[[ Information shown, beginning ]]

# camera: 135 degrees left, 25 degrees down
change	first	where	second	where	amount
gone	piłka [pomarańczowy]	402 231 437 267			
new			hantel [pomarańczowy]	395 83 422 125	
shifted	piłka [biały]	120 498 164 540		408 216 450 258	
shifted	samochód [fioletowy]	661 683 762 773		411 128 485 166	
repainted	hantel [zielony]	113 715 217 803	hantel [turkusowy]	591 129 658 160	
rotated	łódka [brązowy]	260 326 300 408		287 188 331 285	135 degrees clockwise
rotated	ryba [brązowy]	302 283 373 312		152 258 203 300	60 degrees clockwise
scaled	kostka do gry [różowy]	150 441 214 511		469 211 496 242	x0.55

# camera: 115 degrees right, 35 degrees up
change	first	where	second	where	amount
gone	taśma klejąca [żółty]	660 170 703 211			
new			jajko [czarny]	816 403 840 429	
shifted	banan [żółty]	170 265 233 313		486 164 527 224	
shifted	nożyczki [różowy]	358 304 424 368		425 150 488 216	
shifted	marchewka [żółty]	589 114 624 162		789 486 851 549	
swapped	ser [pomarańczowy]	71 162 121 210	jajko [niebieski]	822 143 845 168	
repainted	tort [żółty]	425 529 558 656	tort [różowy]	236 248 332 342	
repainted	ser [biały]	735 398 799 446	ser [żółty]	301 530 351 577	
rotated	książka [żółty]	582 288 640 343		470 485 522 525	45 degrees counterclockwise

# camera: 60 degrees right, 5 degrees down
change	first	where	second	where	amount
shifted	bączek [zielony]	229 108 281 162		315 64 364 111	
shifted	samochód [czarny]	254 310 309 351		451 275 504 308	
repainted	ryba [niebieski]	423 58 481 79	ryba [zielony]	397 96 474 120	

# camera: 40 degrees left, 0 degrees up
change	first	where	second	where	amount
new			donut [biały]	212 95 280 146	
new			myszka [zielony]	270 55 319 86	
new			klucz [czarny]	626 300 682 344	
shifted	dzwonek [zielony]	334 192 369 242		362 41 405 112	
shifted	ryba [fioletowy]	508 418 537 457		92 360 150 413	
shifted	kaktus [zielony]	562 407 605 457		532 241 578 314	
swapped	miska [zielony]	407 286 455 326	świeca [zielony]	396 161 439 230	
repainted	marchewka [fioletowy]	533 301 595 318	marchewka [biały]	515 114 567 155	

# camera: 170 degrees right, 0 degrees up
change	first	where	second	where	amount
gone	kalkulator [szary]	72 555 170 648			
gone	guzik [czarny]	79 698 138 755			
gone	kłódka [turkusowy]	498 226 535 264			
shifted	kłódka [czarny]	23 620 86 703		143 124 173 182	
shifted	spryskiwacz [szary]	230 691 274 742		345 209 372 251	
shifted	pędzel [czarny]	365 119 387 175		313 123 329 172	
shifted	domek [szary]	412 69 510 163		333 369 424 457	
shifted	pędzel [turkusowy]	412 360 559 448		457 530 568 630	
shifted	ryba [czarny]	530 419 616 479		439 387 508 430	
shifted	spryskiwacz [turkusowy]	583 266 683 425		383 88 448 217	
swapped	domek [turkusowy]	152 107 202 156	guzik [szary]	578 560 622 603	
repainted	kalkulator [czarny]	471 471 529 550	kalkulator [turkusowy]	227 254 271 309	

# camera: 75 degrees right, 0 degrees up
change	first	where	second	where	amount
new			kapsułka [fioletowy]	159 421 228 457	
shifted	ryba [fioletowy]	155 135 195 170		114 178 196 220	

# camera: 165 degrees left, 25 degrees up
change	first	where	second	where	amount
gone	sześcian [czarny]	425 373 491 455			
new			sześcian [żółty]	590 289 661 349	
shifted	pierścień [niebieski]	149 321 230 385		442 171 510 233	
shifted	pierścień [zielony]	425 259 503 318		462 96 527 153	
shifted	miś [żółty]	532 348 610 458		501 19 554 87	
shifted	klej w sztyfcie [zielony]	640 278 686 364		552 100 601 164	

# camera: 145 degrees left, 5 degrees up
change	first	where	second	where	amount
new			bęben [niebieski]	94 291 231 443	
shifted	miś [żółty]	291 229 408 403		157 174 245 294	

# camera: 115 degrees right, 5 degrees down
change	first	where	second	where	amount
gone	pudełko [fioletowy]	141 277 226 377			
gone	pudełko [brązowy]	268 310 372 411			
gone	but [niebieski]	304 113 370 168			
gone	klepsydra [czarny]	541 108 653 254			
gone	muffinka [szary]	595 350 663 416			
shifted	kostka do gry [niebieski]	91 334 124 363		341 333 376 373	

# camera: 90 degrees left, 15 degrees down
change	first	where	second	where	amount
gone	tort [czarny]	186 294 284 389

[[ Information shown, end ]]

Every record should be repeated exactly; please leave none out.

# camera: 135 degrees left, 25 degrees down
change	first	where	second	where	amount
gone	piłka [pomarańczowy]	402 231 437 267			
new			hantel [pomarańczowy]	395 83 422 125	
shifted	piłka [biały]	120 498 164 540		408 216 450 258	
shifted	samochód [fioletowy]	661 683 762 773		411 128 485 166	
repainted	hantel [zielony]	113 715 217 803	hantel [turkusowy]	591 129 658 160	
rotated	łódka [brązowy]	260 326 300 408		287 188 331 285	135 degrees clockwise
rotated	ryba [brązowy]	302 283 373 312		152 258 203 300	60 degrees clockwise
scaled	kostka do gry [różowy]	150 441 214 511		469 211 496 242	x0.55

# camera: 115 degrees right, 35 degrees up
change	first	where	second	where	amount
gone	taśma klejąca [żółty]	660 170 703 211			
new			jajko [czarny]	816 403 840 429	
shifted	banan [żółty]	170 265 233 313		486 164 527 224	
shifted	nożyczki [różowy]	358 304 424 368		425 150 488 216	
shifted	marchewka [żółty]	589 114 624 162		789 486 851 549	
swapped	ser [pomarańczowy]	71 162 121 210	jajko [niebieski]	822 143 845 168	
repainted	tort [żółty]	425 529 558 656	tort [różowy]	236 248 332 342	
repainted	ser [biały]	735 398 799 446	ser [żółty]	301 530 351 577	
rotated	książka [żółty]	582 288 640 343		470 485 522 525	45 degrees counterclockwise

# camera: 60 degrees right, 5 degrees down
change	first	where	second	where	amount
shifted	bączek [zielony]	229 108 281 162		315 64 364 111	
shifted	samochód [czarny]	254 310 309 351		451 275 504 308	
repainted	ryba [niebieski]	423 58 481 79	ryba [zielony]	397 96 474 120	

# camera: 40 degrees left, 0 degrees up
change	first	where	second	where	amount
new			donut [biały]	212 95 280 146	
new			myszka [zielony]	270 55 319 86	
new			klucz [czarny]	626 300 682 344	
shifted	dzwonek [zielony]	334 192 369 242		362 41 405 112	
shifted	ryba [fioletowy]	508 418 537 457		92 360 150 413	
shifted	kaktus [zielony]	562 407 605 457		532 241 578 314	
swapped	miska [zielony]	407 286 455 326	świeca [zielony]	396 161 439 230	
repainted	marchewka [fioletowy]	533 301 595 318	marchewka [biały]	515 114 567 155	

# camera: 170 degrees right, 0 degrees up
change	first	where	second	where	amount
gone	kalkulator [szary]	72 555 170 648			
gone	guzik [czarny]	79 698 138 755			
gone	kłódka [turkusowy]	498 226 535 264			
shifted	kłódka [czarny]	23 620 86 703		143 124 173 182	
shifted	spryskiwacz [szary]	230 691 274 742		345 209 372 251	
shifted	pędzel [czarny]	365 119 387 175		313 123 329 172	
shifted	domek [szary]	412 69 510 163		333 369 424 457	
shifted	pędzel [turkusowy]	412 360 559 448		457 530 568 630	
shifted	ryba [czarny]	530 419 616 479		439 387 508 430	
shifted	spryskiwacz [turkusowy]	583 266 683 425		383 88 448 217	
swapped	domek [turkusowy]	152 107 202 156	guzik [szary]	578 560 622 603	
repainted	kalkulator [czarny]	471 471 529 550	kalkulator [turkusowy]	227 254 271 309	

# camera: 75 degrees right, 0 degrees up
change	first	where	second	where	amount
new			kapsułka [fioletowy]	159 421 228 457	
shifted	ryba [fioletowy]	155 135 195 170		114 178 196 220	

# camera: 165 degrees left, 25 degrees up
change	first	where	second	where	amount
gone	sześcian [czarny]	425 373 491 455			
new			sześcian [żółty]	590 289 661 349	
shifted	pierścień [niebieski]	149 321 230 385		442 171 510 233	
shifted	pierścień [zielony]	425 259 503 318		462 96 527 153	
shifted	miś [żółty]	532 348 610 458		501 19 554 87	
shifted	klej w sztyfcie [zielony]	640 278 686 364		552 100 601 164	

# camera: 145 degrees left, 5 degrees up
change	first	where	second	where	amount
new			bęben [niebieski]	94 291 231 443	
shifted	miś [żółty]	291 229 408 403		157 174 245 294	

# camera: 115 degrees right, 5 degrees down
change	first	where	second	where	amount
gone	pudełko [fioletowy]	141 277 226 377			
gone	pudełko [brązowy]	268 310 372 411			
gone	but [niebieski]	304 113 370 168			
gone	klepsydra [czarny]	541 108 653 254			
gone	muffinka [szary]	595 350 663 416			
shifted	kostka do gry [niebieski]	91 334 124 363		341 333 376 373	

# camera: 90 degrees left, 15 degrees down
change	first	where	second	where	amount
gone	tort [czarny]	186 294 284 389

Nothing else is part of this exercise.